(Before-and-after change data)
────────────────

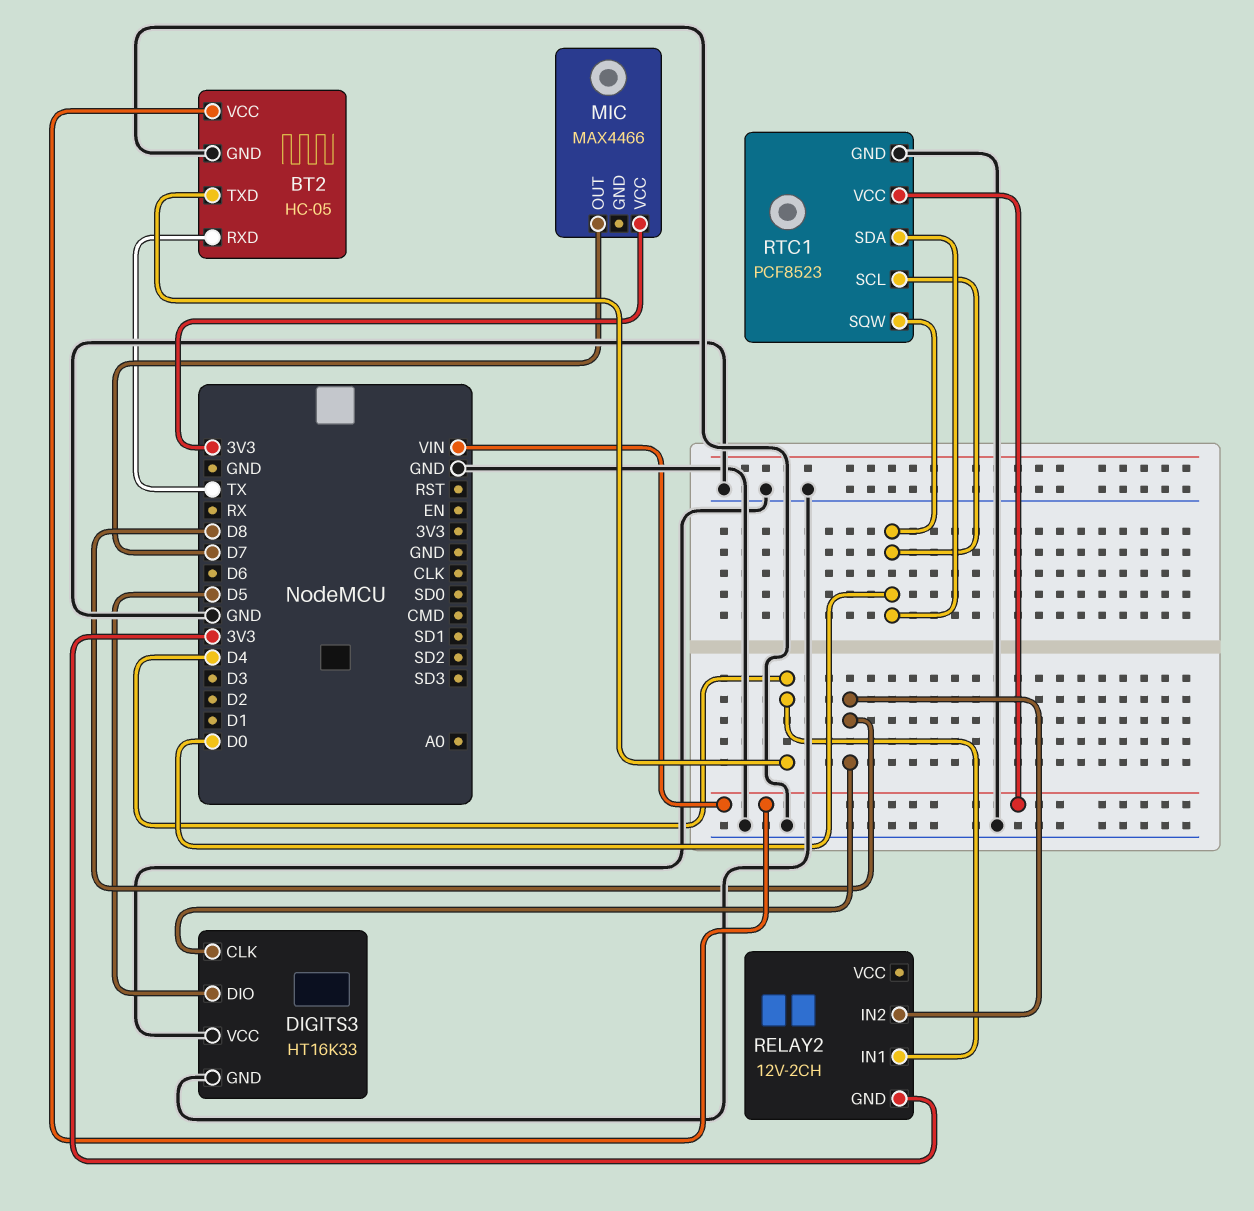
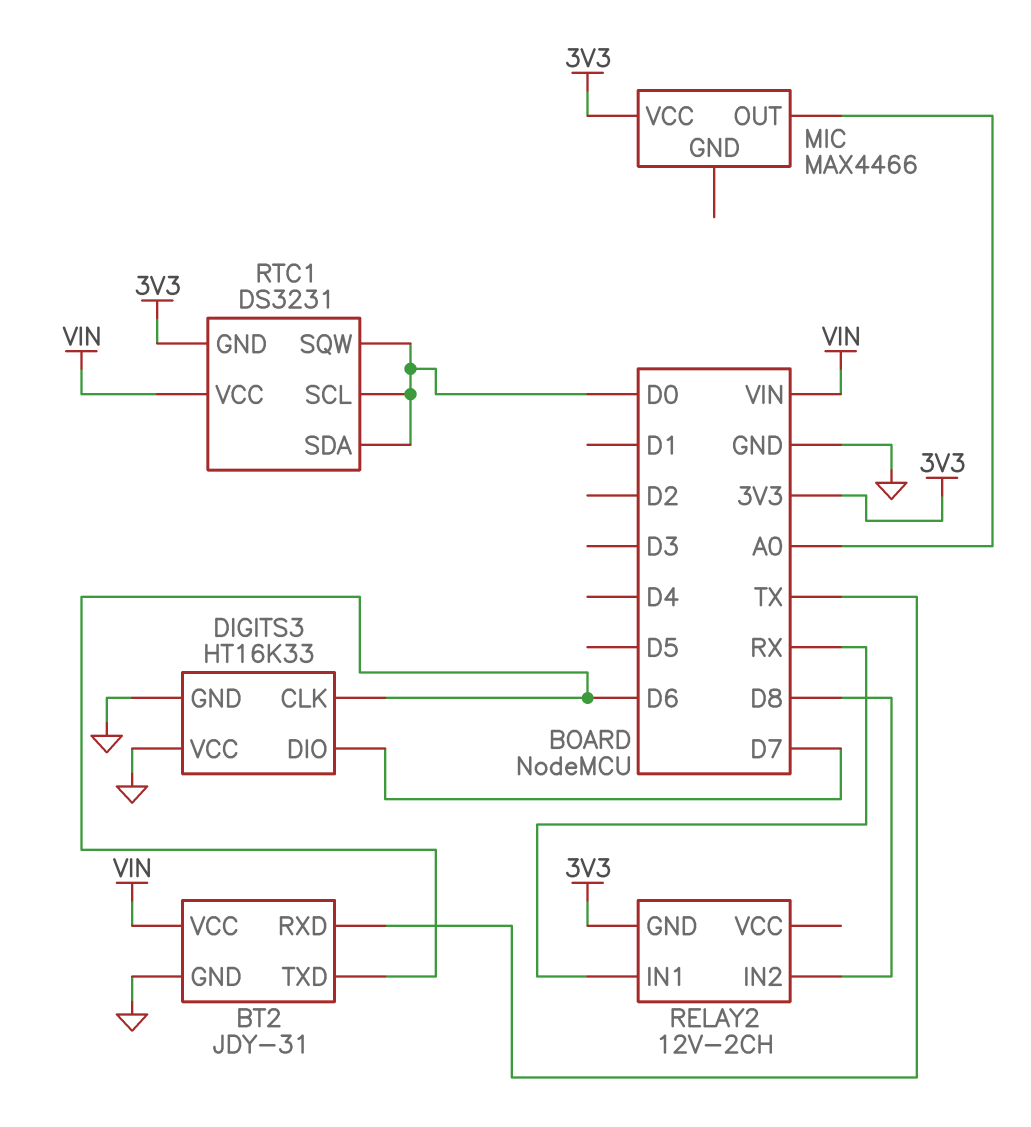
BT2: HC-05 -> JDY-31
BT2 pin TXD: D4 -> D6
DIGITS3 pin CLK: D8 -> D6
DIGITS3 pin DIO: D5 -> D7
MIC pin OUT: D7 -> A0
RELAY2 pin IN1: D4 -> RX
RTC1: PCF8523 -> DS3231
RTC1 pin GND: GND -> 3V3

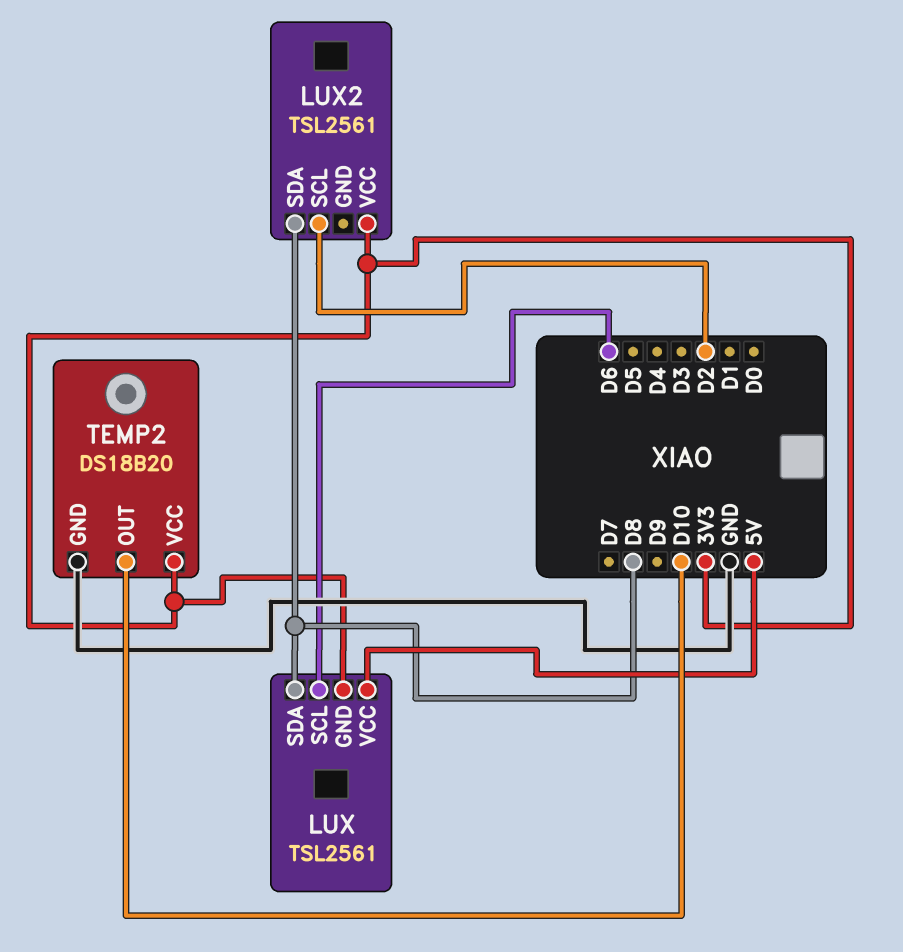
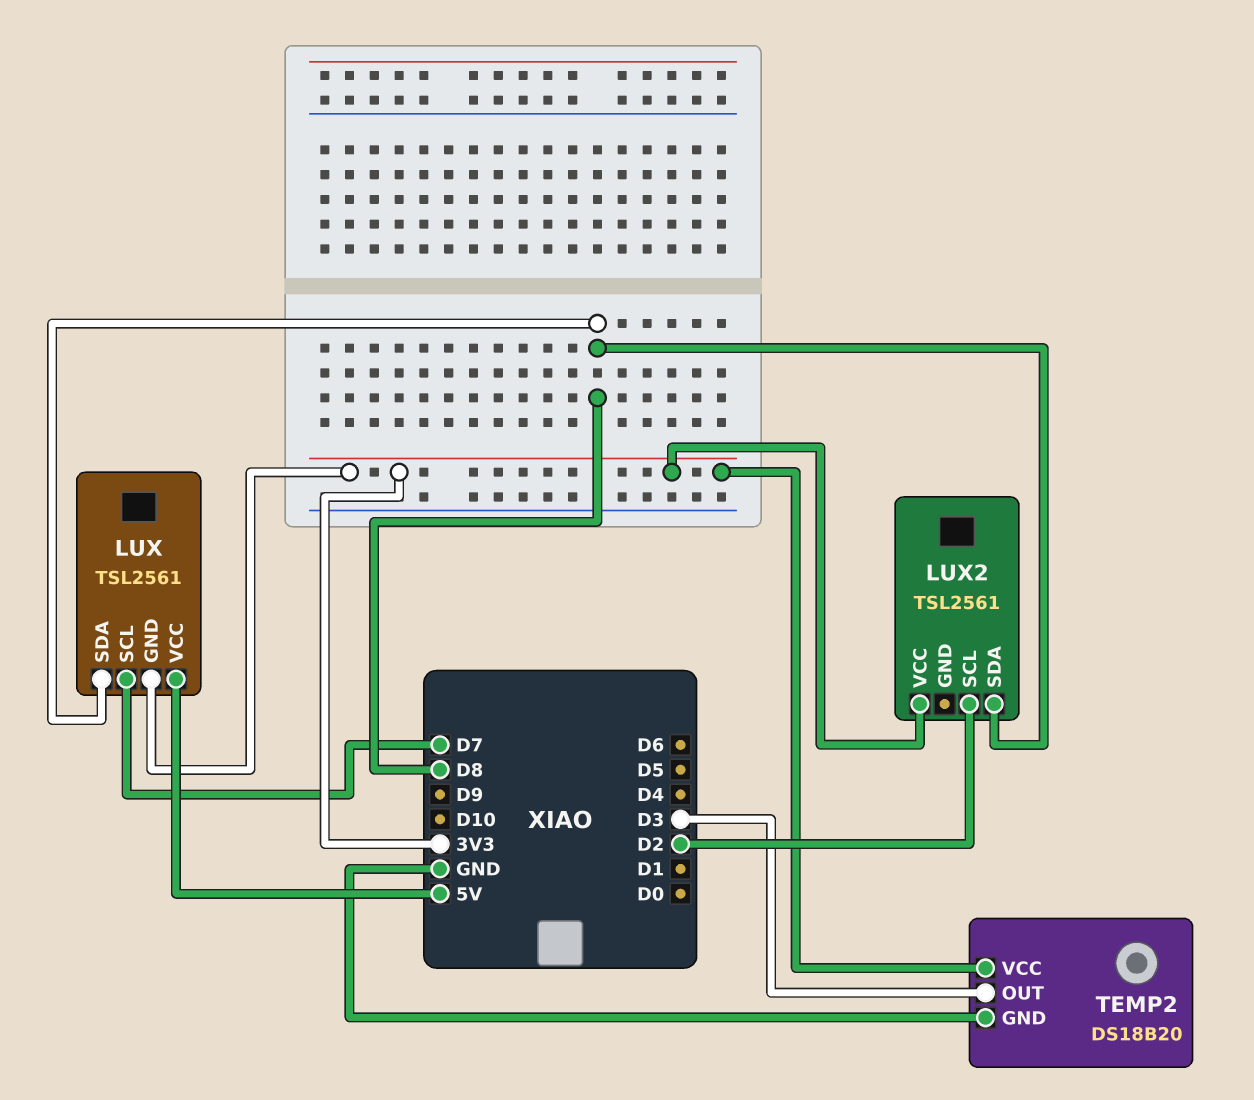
LUX pin SCL: D6 -> D7
TEMP2 pin OUT: D10 -> D3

────────────────

§ Exercise aim: Starting with the line that contains "MIC pin OUT: D7 -> A0", give the lines again exactly as they appear through the last line of the data, pictures excluded.

§ Reply to the task:
MIC pin OUT: D7 -> A0
RELAY2 pin IN1: D4 -> RX
RTC1: PCF8523 -> DS3231
RTC1 pin GND: GND -> 3V3

LUX pin SCL: D6 -> D7
TEMP2 pin OUT: D10 -> D3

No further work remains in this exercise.